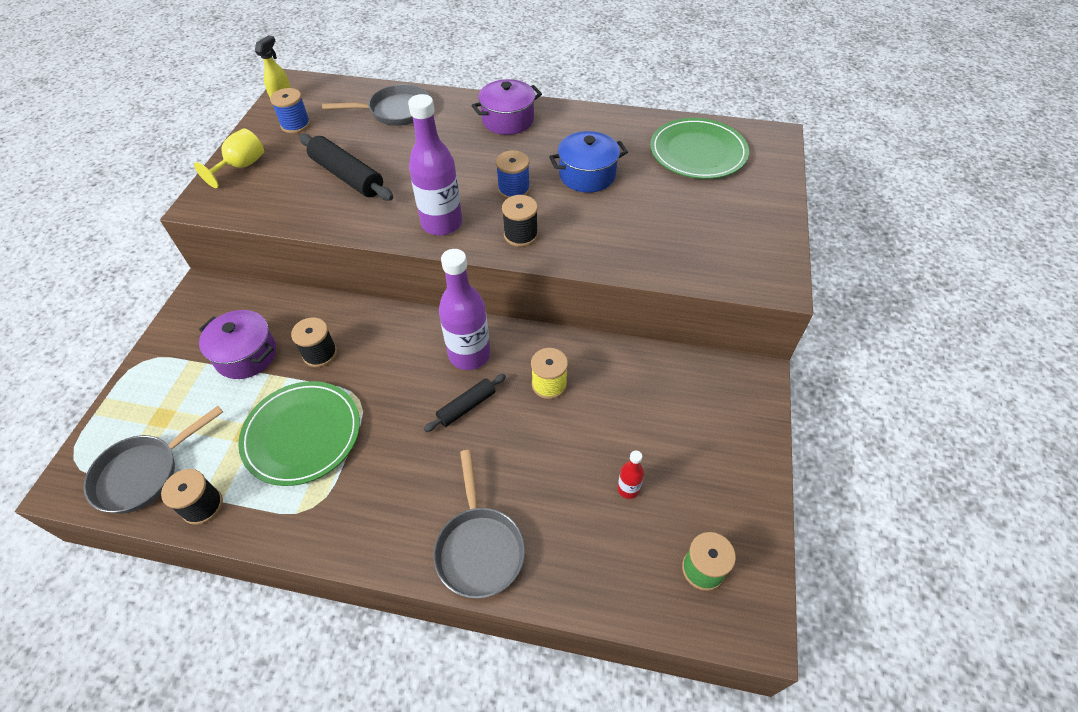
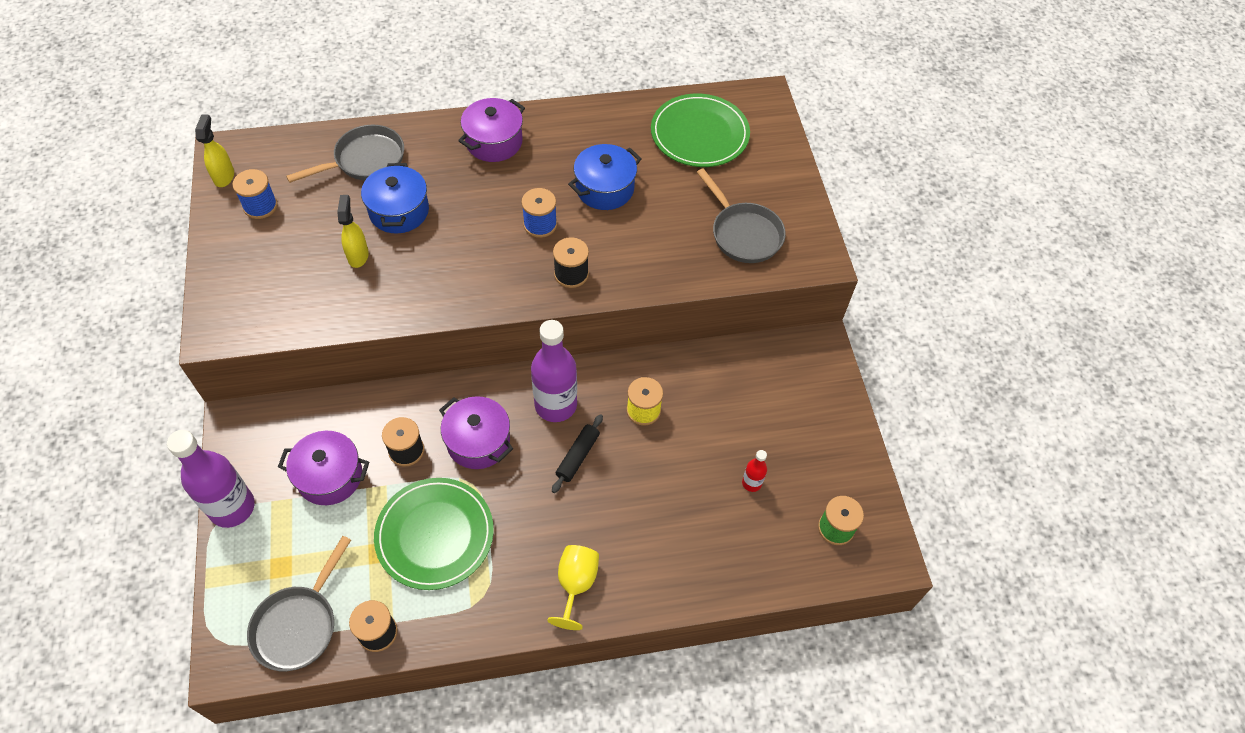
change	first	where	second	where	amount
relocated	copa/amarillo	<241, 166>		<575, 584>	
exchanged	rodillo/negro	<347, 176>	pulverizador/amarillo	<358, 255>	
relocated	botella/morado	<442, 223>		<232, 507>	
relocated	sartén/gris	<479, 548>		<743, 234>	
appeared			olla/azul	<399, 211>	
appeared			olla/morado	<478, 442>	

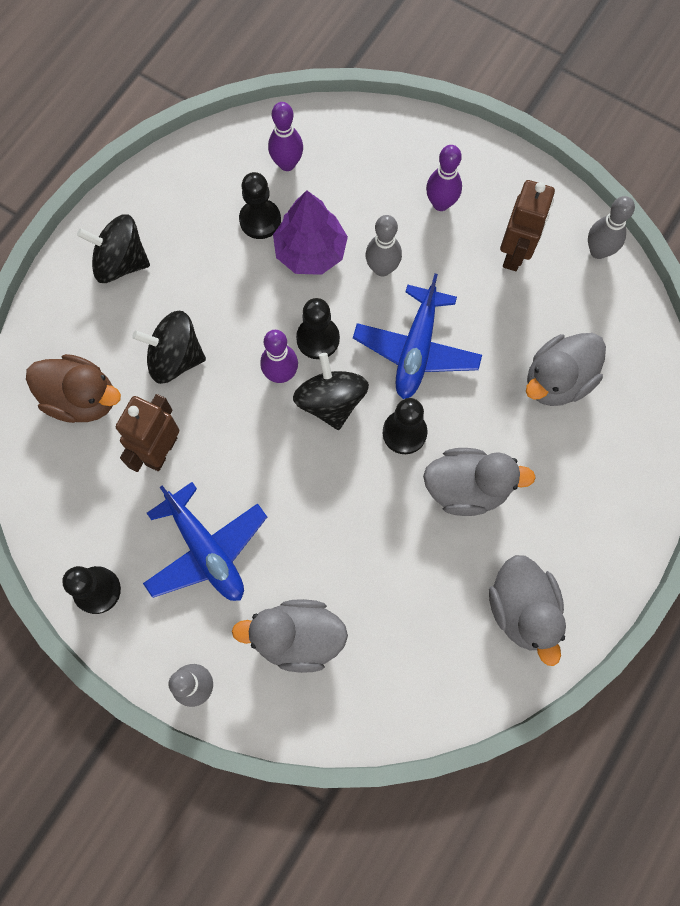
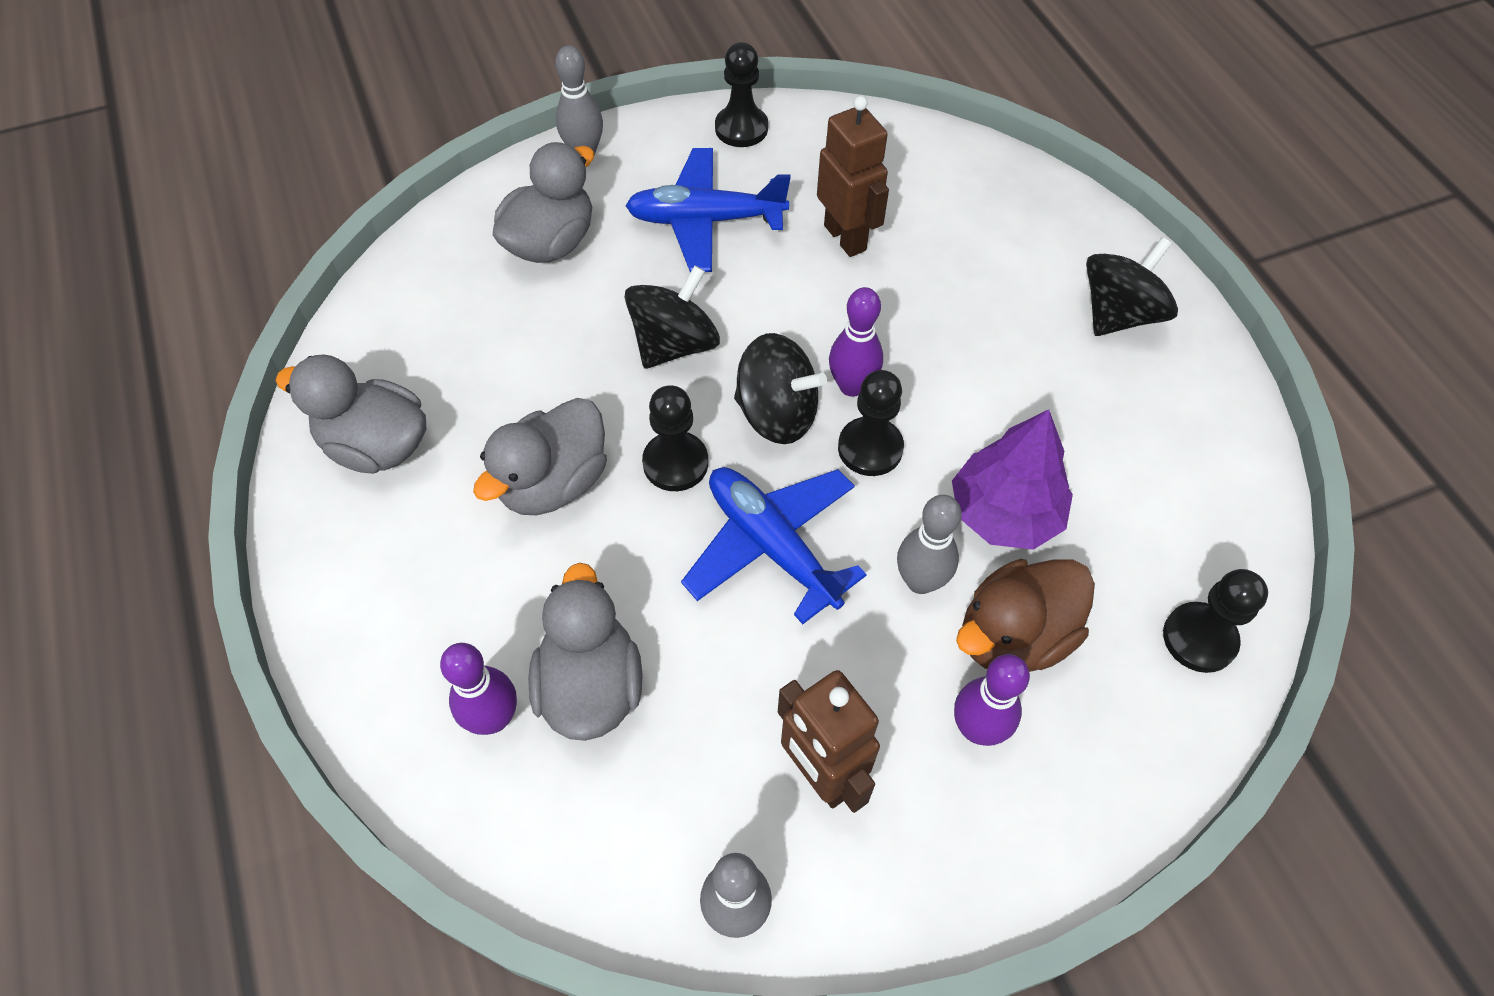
change	first	where	second	where	amount
relocated	pato/marrón	<82, 399>		<1014, 636>	
relocated	peonza/negro	<175, 358>		<674, 344>	
relocated	peón/negro	<260, 220>		<1199, 639>	
relocated	bolo/morado	<287, 164>		<494, 718>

About this exercise
Locate the lines above that hold the word "amarillo". Show every one of them.

The answer
relocated	copa/amarillo	<241, 166>		<575, 584>	
exchanged	rodillo/negro	<347, 176>	pulverizador/amarillo	<358, 255>	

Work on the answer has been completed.